AVAILABLE DATA

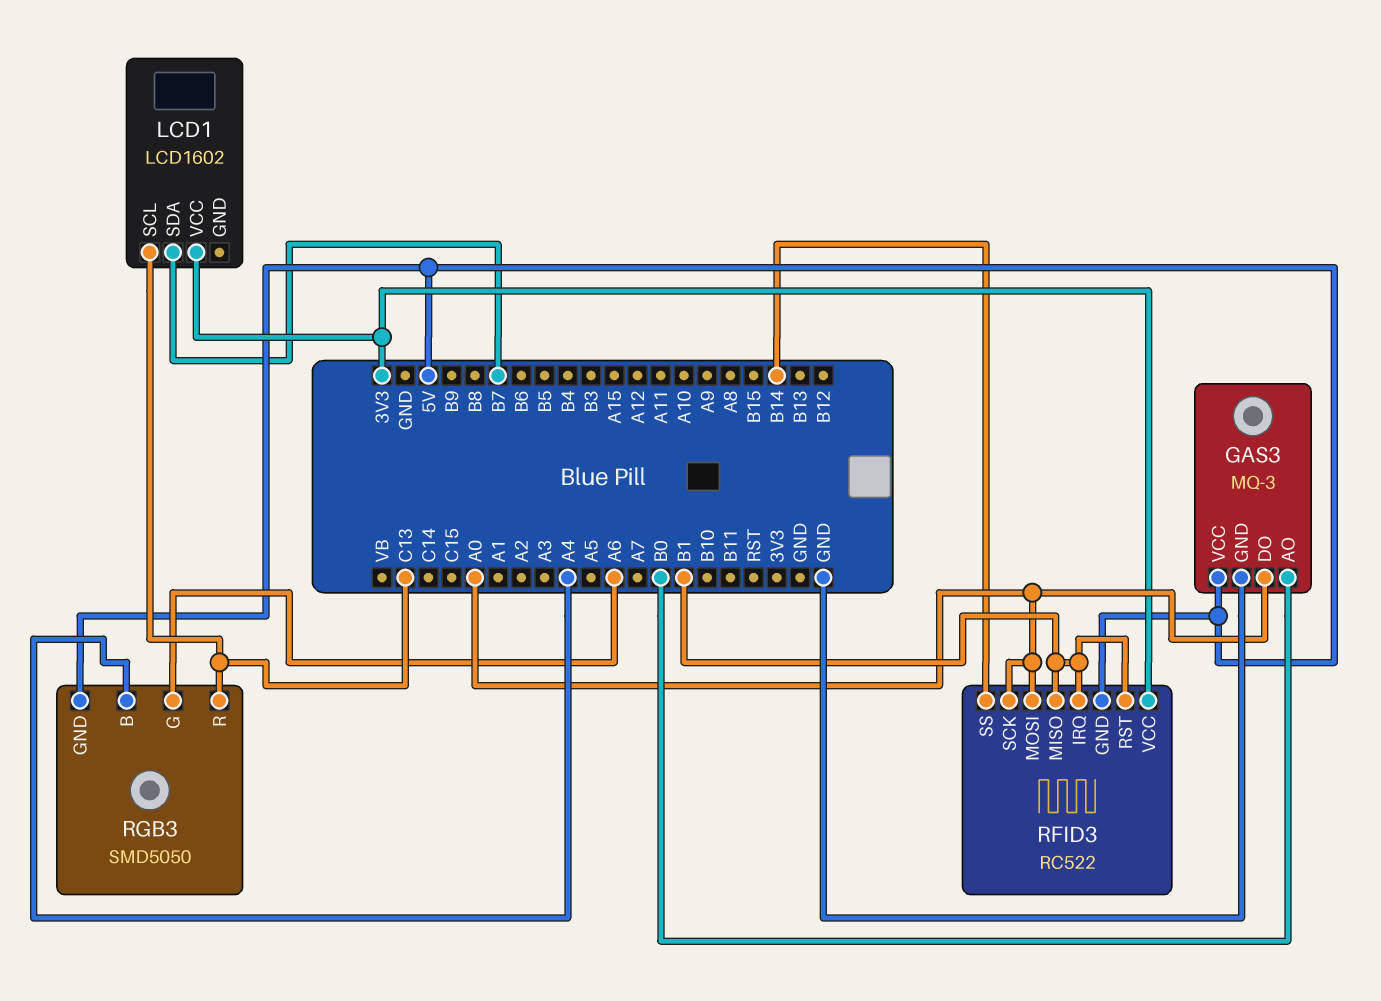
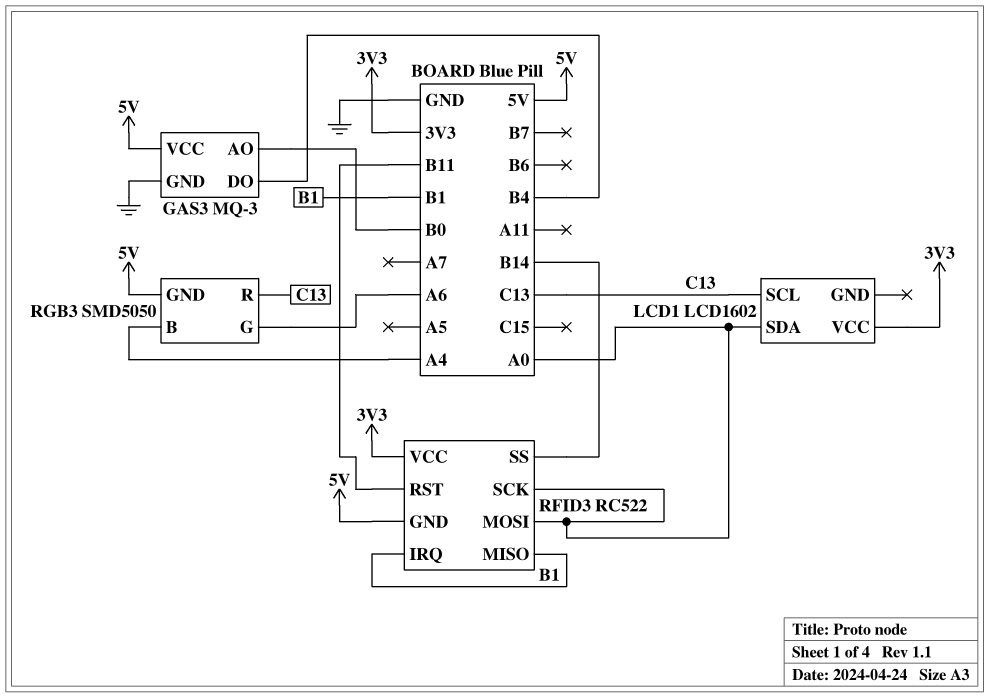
GAS3 pin DO: A0 -> B4
LCD1 pin SDA: B7 -> A0
RFID3 pin RST: B1 -> B11

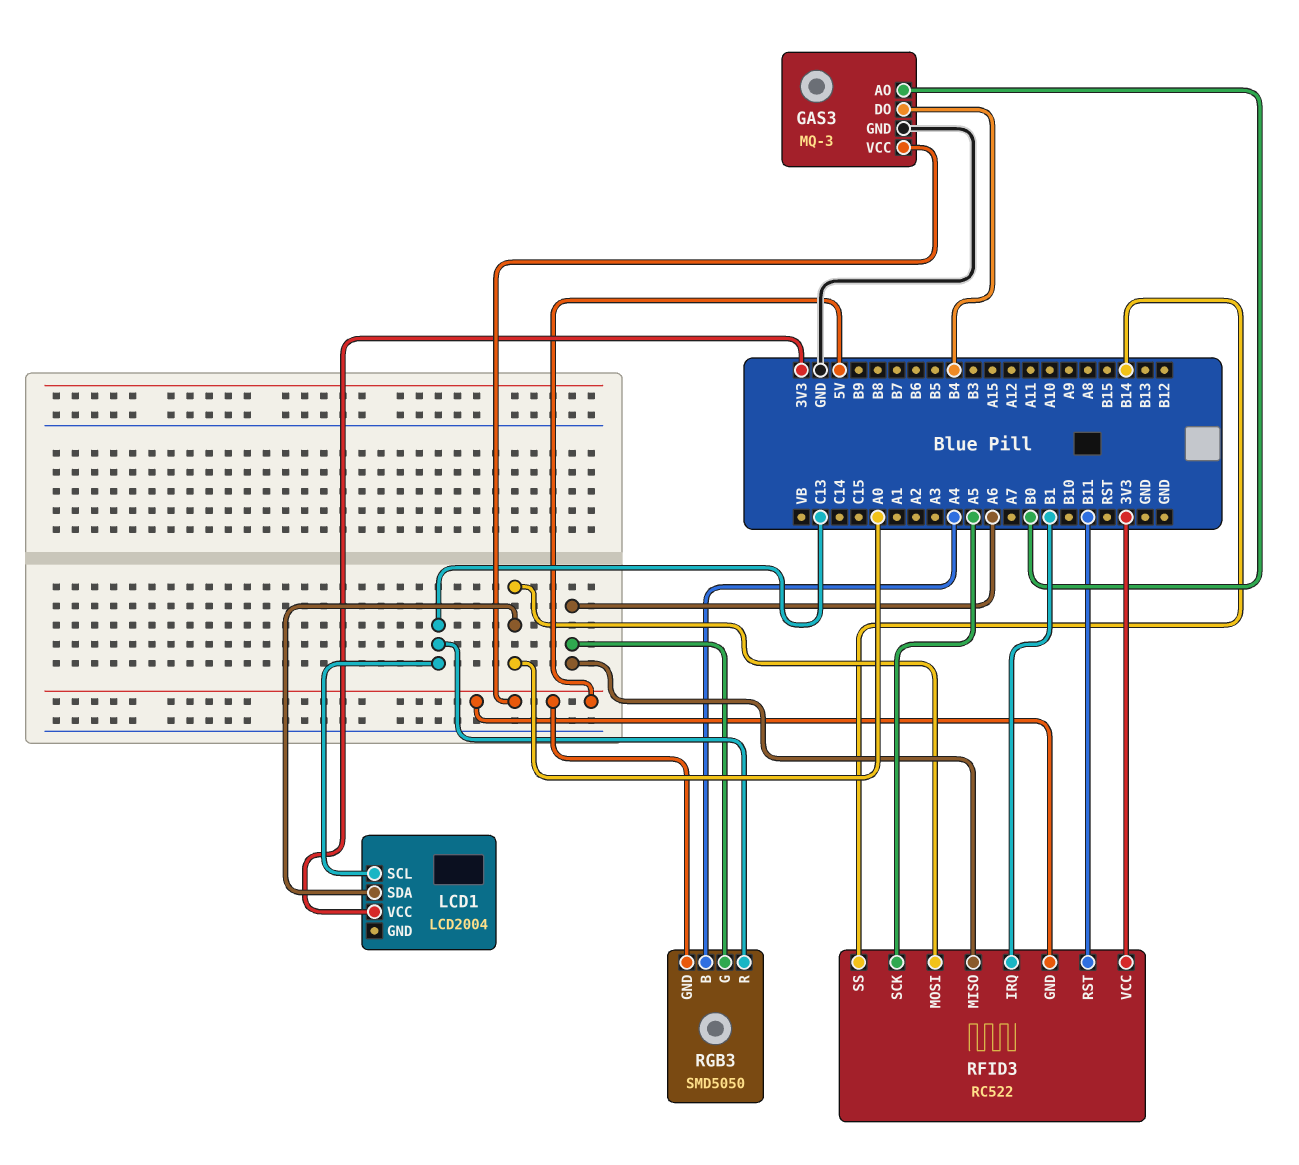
LCD1: LCD1602 -> LCD2004
RFID3 pin MISO: B1 -> A6
RFID3 pin SCK: A0 -> A5

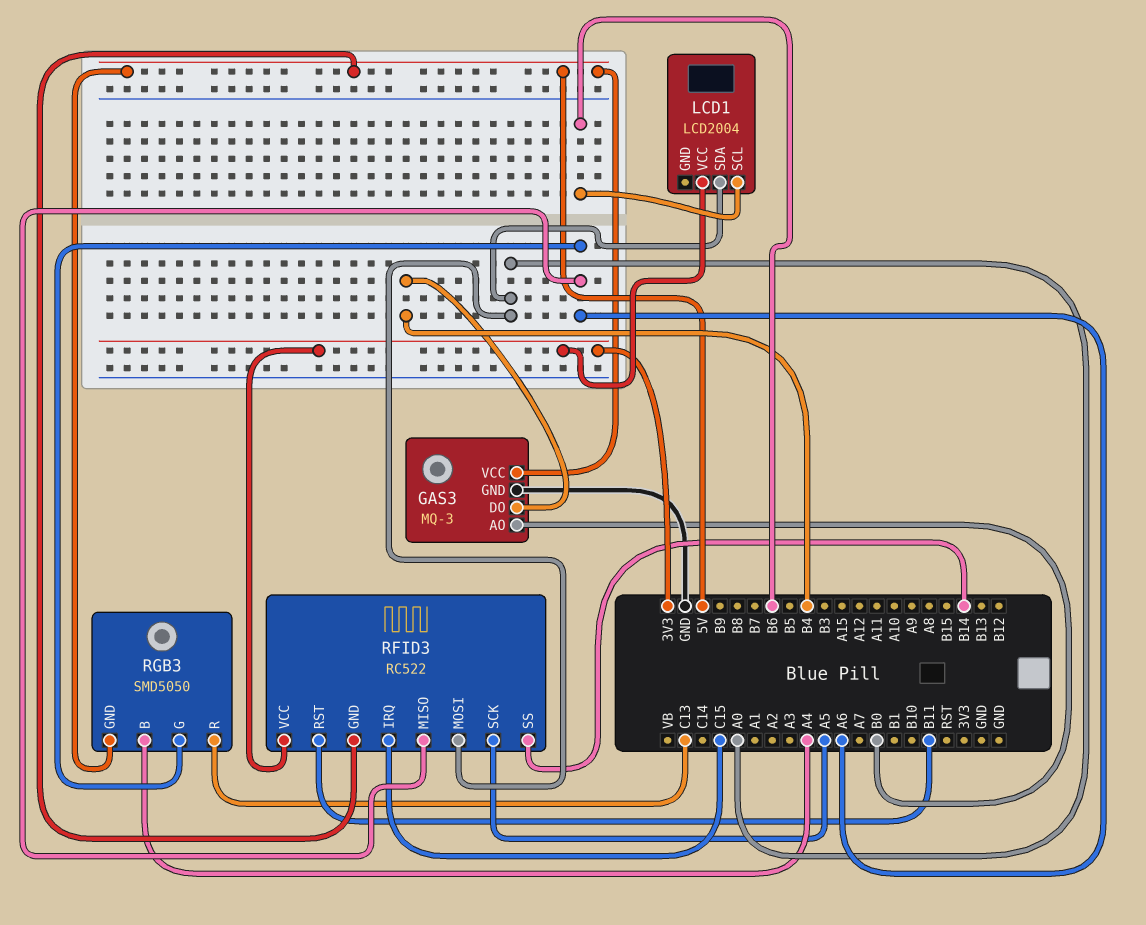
LCD1 pin SCL: C13 -> B6
RFID3 pin IRQ: B1 -> C15

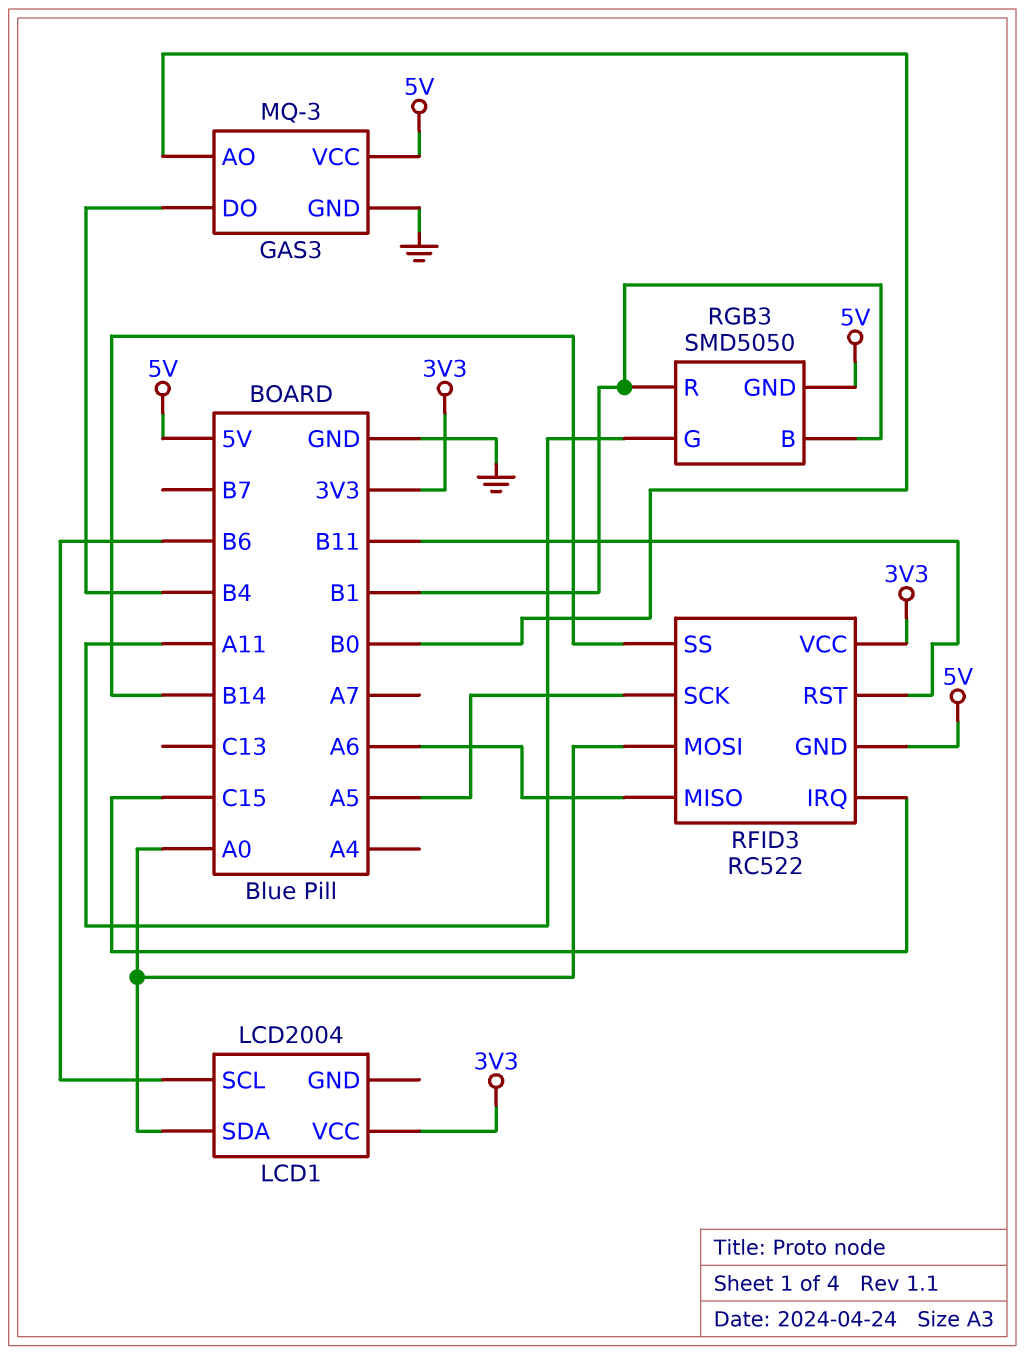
RGB3 pin B: A4 -> B1
RGB3 pin G: A6 -> A11
RGB3 pin R: C13 -> B1

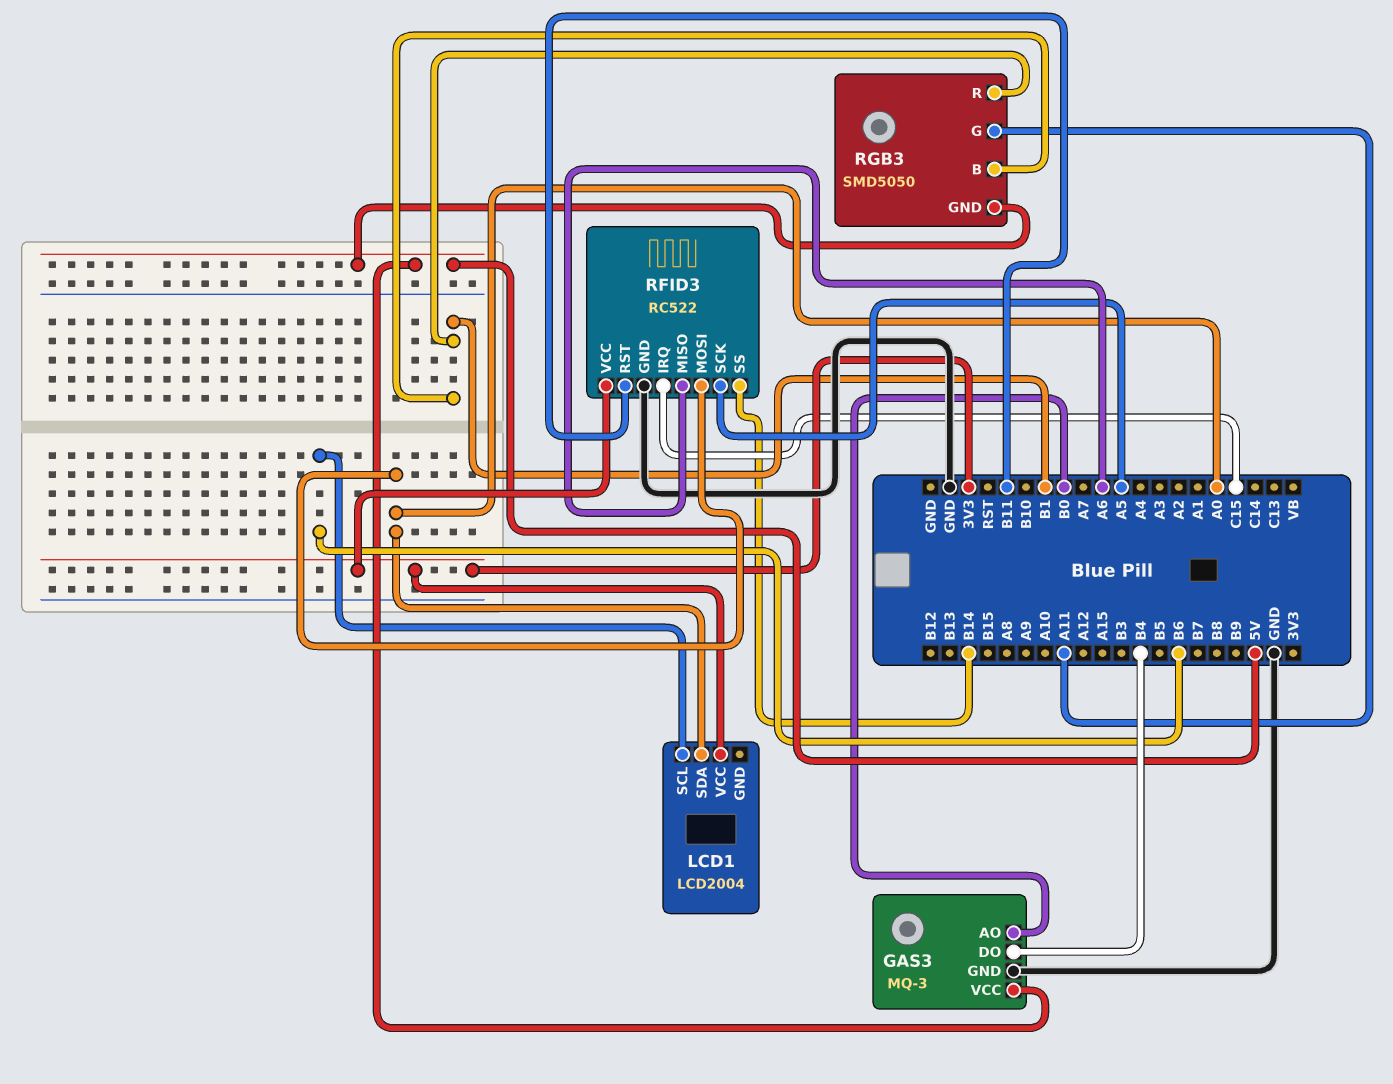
RFID3 pin GND: 5V -> GND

WORK ITEM
Each entry above should be written out again exactly, without its pictures.

ANSWER FOR THIS EXERCISE
GAS3 pin DO: A0 -> B4
LCD1 pin SDA: B7 -> A0
RFID3 pin RST: B1 -> B11

LCD1: LCD1602 -> LCD2004
RFID3 pin MISO: B1 -> A6
RFID3 pin SCK: A0 -> A5

LCD1 pin SCL: C13 -> B6
RFID3 pin IRQ: B1 -> C15

RGB3 pin B: A4 -> B1
RGB3 pin G: A6 -> A11
RGB3 pin R: C13 -> B1

RFID3 pin GND: 5V -> GND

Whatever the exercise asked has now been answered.